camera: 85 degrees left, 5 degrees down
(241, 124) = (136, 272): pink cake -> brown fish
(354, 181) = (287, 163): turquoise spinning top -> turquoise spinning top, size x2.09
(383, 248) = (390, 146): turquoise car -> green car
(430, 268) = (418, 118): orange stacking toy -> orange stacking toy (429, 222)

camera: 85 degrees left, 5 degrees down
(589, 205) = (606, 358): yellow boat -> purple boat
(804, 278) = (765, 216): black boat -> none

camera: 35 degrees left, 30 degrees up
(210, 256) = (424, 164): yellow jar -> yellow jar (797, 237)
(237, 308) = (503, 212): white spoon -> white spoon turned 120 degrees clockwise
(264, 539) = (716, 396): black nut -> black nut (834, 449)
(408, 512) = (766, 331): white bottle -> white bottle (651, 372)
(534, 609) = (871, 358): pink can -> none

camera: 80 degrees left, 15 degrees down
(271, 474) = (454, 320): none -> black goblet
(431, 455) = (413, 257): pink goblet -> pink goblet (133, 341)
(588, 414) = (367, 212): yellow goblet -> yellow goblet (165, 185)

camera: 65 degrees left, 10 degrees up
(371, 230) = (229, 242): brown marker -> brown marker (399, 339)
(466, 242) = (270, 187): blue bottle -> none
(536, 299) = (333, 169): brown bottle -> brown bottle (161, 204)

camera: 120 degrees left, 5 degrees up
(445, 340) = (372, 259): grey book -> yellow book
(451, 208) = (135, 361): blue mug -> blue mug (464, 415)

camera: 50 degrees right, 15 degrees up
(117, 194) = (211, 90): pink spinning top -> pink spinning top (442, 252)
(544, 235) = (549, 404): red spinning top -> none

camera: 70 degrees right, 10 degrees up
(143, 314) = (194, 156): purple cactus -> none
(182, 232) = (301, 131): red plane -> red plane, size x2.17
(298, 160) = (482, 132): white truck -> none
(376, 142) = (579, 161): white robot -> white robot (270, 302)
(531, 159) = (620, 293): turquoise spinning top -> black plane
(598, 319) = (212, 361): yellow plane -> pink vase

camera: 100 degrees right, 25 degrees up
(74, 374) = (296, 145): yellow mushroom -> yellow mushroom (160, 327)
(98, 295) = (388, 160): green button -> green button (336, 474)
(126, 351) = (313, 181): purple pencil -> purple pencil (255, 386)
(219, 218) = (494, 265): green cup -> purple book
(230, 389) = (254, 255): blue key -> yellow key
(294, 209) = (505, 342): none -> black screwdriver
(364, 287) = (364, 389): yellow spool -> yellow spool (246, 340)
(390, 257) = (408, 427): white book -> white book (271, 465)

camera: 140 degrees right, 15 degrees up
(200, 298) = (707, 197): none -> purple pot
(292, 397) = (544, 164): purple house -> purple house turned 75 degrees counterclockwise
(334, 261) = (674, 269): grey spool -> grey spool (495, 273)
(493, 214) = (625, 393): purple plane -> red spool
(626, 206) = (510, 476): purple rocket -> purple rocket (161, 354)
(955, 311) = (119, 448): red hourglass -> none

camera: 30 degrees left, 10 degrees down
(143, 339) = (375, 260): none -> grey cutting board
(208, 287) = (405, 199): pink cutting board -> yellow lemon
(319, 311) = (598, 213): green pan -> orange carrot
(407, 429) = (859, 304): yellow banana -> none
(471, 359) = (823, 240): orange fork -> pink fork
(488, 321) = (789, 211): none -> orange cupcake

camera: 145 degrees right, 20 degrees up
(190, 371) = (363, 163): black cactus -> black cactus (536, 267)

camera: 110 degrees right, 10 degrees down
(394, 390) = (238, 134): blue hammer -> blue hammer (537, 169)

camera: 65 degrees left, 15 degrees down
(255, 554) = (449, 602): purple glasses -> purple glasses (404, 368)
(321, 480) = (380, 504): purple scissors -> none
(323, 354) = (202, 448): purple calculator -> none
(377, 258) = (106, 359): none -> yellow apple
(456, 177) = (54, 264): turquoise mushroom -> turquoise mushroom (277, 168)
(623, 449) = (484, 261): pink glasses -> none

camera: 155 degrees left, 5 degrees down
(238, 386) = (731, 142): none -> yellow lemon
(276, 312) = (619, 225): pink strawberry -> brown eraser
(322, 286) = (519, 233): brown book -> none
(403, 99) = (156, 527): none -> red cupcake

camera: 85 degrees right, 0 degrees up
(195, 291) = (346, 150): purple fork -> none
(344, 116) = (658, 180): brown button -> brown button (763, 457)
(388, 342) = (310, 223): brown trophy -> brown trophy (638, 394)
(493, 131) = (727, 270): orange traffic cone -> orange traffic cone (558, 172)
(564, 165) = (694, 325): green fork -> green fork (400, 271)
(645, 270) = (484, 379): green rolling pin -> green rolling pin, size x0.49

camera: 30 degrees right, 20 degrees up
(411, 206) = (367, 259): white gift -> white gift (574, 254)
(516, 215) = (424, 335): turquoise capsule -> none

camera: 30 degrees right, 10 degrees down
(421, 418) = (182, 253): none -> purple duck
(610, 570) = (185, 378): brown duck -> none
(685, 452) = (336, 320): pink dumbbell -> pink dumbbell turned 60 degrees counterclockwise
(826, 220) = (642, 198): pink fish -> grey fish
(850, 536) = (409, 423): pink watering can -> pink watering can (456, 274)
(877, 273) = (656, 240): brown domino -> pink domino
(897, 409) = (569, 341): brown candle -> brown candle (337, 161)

[What the exercise asks]: Could you transcribe the entries exactly, from the first line through the line containing "(383, 248) = (390, 146): turquoise", and give nothing more?

[Written answer]:
camera: 85 degrees left, 5 degrees down
(241, 124) = (136, 272): pink cake -> brown fish
(354, 181) = (287, 163): turquoise spinning top -> turquoise spinning top, size x2.09
(383, 248) = (390, 146): turquoise car -> green car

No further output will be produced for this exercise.